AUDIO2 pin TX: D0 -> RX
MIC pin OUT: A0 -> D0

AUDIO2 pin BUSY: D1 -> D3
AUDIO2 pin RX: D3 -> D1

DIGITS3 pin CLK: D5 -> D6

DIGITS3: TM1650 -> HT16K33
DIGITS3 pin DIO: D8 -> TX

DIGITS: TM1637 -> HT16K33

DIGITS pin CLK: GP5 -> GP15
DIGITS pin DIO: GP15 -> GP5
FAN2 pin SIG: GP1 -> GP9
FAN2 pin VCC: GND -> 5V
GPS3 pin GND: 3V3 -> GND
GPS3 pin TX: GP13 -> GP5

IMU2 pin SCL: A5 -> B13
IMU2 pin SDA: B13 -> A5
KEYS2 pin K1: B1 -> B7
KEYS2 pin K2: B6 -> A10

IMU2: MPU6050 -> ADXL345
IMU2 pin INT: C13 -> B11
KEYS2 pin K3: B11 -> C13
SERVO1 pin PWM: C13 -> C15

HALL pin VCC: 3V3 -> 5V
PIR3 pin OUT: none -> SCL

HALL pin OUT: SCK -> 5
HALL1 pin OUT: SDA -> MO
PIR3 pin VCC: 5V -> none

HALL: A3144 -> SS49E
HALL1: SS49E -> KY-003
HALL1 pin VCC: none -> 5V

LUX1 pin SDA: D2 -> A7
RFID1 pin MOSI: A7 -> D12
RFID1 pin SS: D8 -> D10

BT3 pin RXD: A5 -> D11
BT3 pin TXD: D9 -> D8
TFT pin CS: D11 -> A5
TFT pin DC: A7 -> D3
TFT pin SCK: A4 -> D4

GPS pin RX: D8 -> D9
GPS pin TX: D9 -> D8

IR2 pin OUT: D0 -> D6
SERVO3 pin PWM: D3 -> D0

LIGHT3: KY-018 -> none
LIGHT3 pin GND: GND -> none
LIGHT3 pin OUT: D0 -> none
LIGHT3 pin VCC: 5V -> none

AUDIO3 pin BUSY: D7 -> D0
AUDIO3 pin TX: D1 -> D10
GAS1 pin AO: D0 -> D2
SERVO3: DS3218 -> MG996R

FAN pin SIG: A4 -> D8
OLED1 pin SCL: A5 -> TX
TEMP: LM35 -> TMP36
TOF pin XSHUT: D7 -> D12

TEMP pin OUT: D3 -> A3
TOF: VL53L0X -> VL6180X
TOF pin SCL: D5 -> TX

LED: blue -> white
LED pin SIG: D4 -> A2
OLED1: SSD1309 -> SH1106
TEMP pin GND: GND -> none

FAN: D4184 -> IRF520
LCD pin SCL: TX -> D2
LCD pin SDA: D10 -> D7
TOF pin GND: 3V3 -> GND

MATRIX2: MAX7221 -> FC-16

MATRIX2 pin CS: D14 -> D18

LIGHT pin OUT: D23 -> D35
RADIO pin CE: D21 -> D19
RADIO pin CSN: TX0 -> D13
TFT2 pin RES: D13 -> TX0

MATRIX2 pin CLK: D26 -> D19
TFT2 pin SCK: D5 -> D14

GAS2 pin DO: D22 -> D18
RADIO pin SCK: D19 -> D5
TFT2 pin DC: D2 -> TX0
----------
EXERCISE DETAILS: All the material, top to bottom: write it out again precisely.

ANSWER AREA:
AUDIO2 pin TX: D0 -> RX
MIC pin OUT: A0 -> D0

AUDIO2 pin BUSY: D1 -> D3
AUDIO2 pin RX: D3 -> D1

DIGITS3 pin CLK: D5 -> D6

DIGITS3: TM1650 -> HT16K33
DIGITS3 pin DIO: D8 -> TX

DIGITS: TM1637 -> HT16K33

DIGITS pin CLK: GP5 -> GP15
DIGITS pin DIO: GP15 -> GP5
FAN2 pin SIG: GP1 -> GP9
FAN2 pin VCC: GND -> 5V
GPS3 pin GND: 3V3 -> GND
GPS3 pin TX: GP13 -> GP5

IMU2 pin SCL: A5 -> B13
IMU2 pin SDA: B13 -> A5
KEYS2 pin K1: B1 -> B7
KEYS2 pin K2: B6 -> A10

IMU2: MPU6050 -> ADXL345
IMU2 pin INT: C13 -> B11
KEYS2 pin K3: B11 -> C13
SERVO1 pin PWM: C13 -> C15

HALL pin VCC: 3V3 -> 5V
PIR3 pin OUT: none -> SCL

HALL pin OUT: SCK -> 5
HALL1 pin OUT: SDA -> MO
PIR3 pin VCC: 5V -> none

HALL: A3144 -> SS49E
HALL1: SS49E -> KY-003
HALL1 pin VCC: none -> 5V

LUX1 pin SDA: D2 -> A7
RFID1 pin MOSI: A7 -> D12
RFID1 pin SS: D8 -> D10

BT3 pin RXD: A5 -> D11
BT3 pin TXD: D9 -> D8
TFT pin CS: D11 -> A5
TFT pin DC: A7 -> D3
TFT pin SCK: A4 -> D4

GPS pin RX: D8 -> D9
GPS pin TX: D9 -> D8

IR2 pin OUT: D0 -> D6
SERVO3 pin PWM: D3 -> D0

LIGHT3: KY-018 -> none
LIGHT3 pin GND: GND -> none
LIGHT3 pin OUT: D0 -> none
LIGHT3 pin VCC: 5V -> none

AUDIO3 pin BUSY: D7 -> D0
AUDIO3 pin TX: D1 -> D10
GAS1 pin AO: D0 -> D2
SERVO3: DS3218 -> MG996R

FAN pin SIG: A4 -> D8
OLED1 pin SCL: A5 -> TX
TEMP: LM35 -> TMP36
TOF pin XSHUT: D7 -> D12

TEMP pin OUT: D3 -> A3
TOF: VL53L0X -> VL6180X
TOF pin SCL: D5 -> TX

LED: blue -> white
LED pin SIG: D4 -> A2
OLED1: SSD1309 -> SH1106
TEMP pin GND: GND -> none

FAN: D4184 -> IRF520
LCD pin SCL: TX -> D2
LCD pin SDA: D10 -> D7
TOF pin GND: 3V3 -> GND

MATRIX2: MAX7221 -> FC-16

MATRIX2 pin CS: D14 -> D18

LIGHT pin OUT: D23 -> D35
RADIO pin CE: D21 -> D19
RADIO pin CSN: TX0 -> D13
TFT2 pin RES: D13 -> TX0

MATRIX2 pin CLK: D26 -> D19
TFT2 pin SCK: D5 -> D14

GAS2 pin DO: D22 -> D18
RADIO pin SCK: D19 -> D5
TFT2 pin DC: D2 -> TX0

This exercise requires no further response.